**Records excerpted from a collection:**
● ● ●
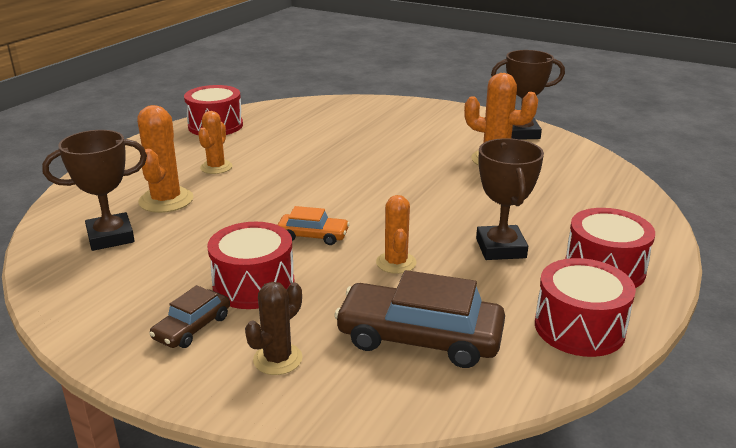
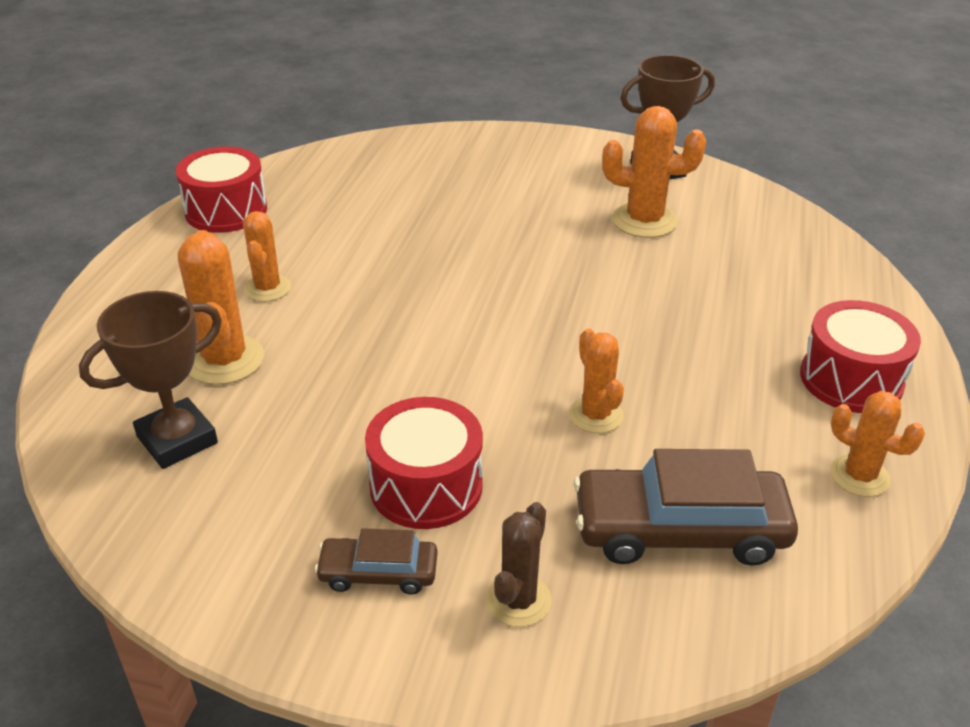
camera: 15 degrees left, 10 degrees up
(192, 327) = (378, 573): brown car -> brown car turned 75 degrees clockwise
(313, 236) = (465, 389): orange car -> none
(501, 248) = (715, 368): brown trophy -> none
(579, 328) = (859, 476): red drum -> orange cactus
● ● ●
**Task to carry out:** Each line of the records with the word "degrees" in it is to be copied.

**Written response:**
camera: 15 degrees left, 10 degrees up
(192, 327) = (378, 573): brown car -> brown car turned 75 degrees clockwise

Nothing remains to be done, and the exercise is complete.